● DATA PROVIDED
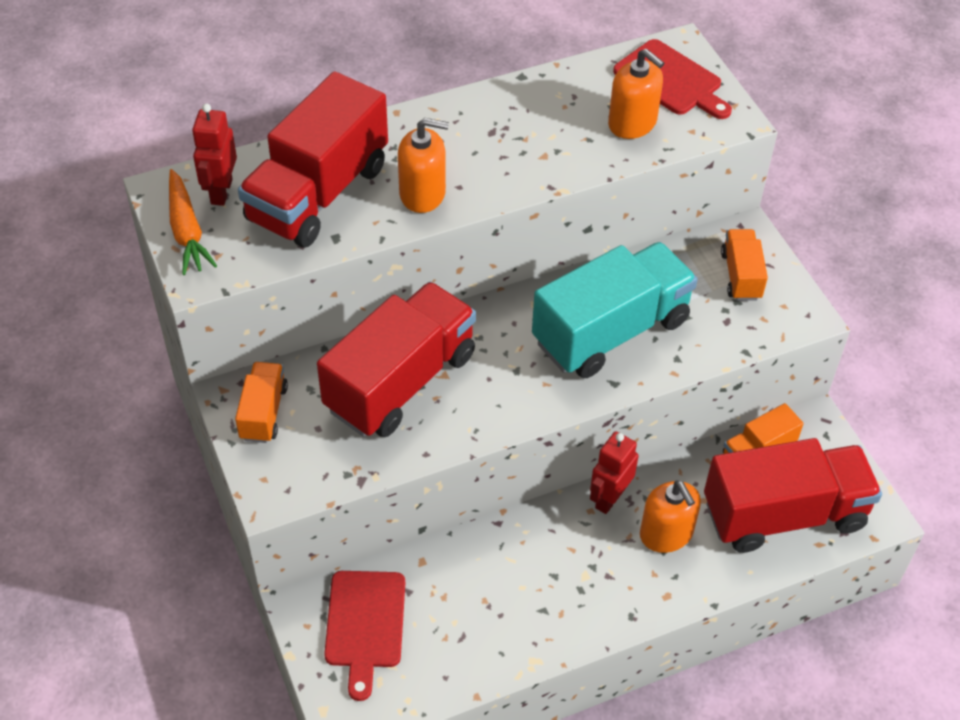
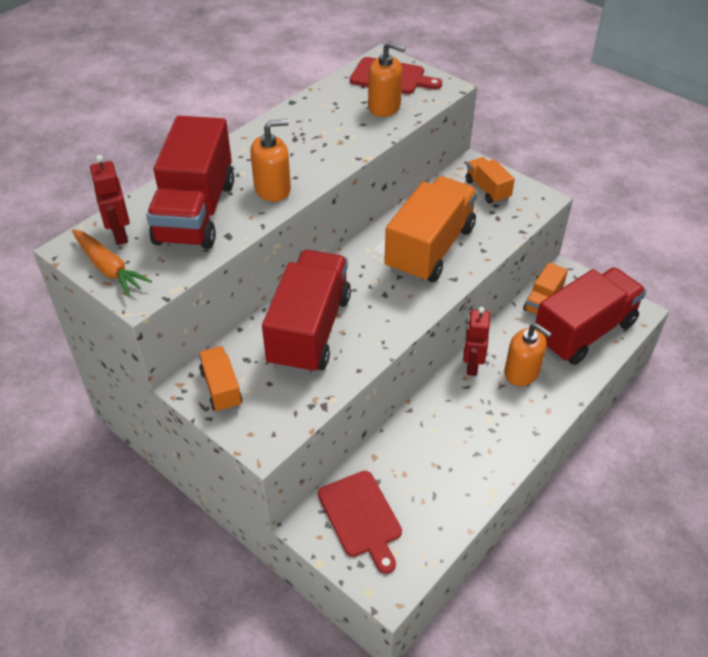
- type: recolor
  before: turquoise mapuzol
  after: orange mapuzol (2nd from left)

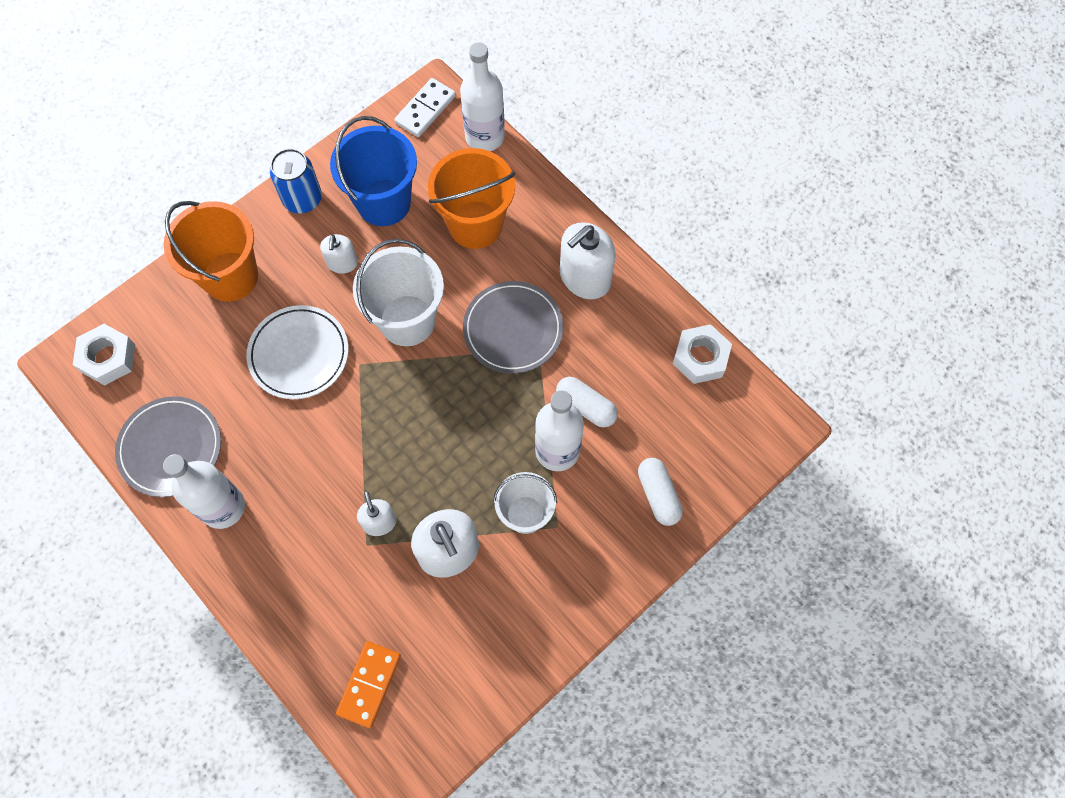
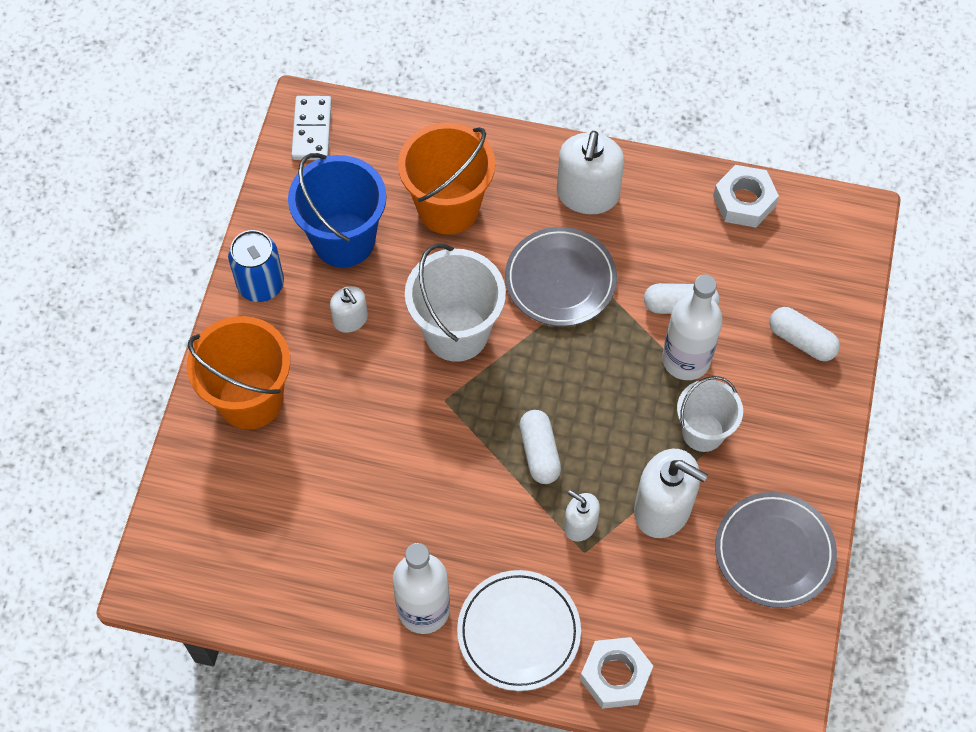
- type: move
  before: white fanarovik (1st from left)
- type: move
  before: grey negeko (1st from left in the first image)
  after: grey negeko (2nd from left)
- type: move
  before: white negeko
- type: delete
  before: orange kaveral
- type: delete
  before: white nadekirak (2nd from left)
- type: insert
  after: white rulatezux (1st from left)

● WHAT YOU ARE ASKED TO DO
Repeat every entry above exactly as written and omit any pictures it holds.

● SOLUTION TO THIS PROBLEM
- type: recolor
  before: turquoise mapuzol
  after: orange mapuzol (2nd from left)

- type: move
  before: white fanarovik (1st from left)
- type: move
  before: grey negeko (1st from left in the first image)
  after: grey negeko (2nd from left)
- type: move
  before: white negeko
- type: delete
  before: orange kaveral
- type: delete
  before: white nadekirak (2nd from left)
- type: insert
  after: white rulatezux (1st from left)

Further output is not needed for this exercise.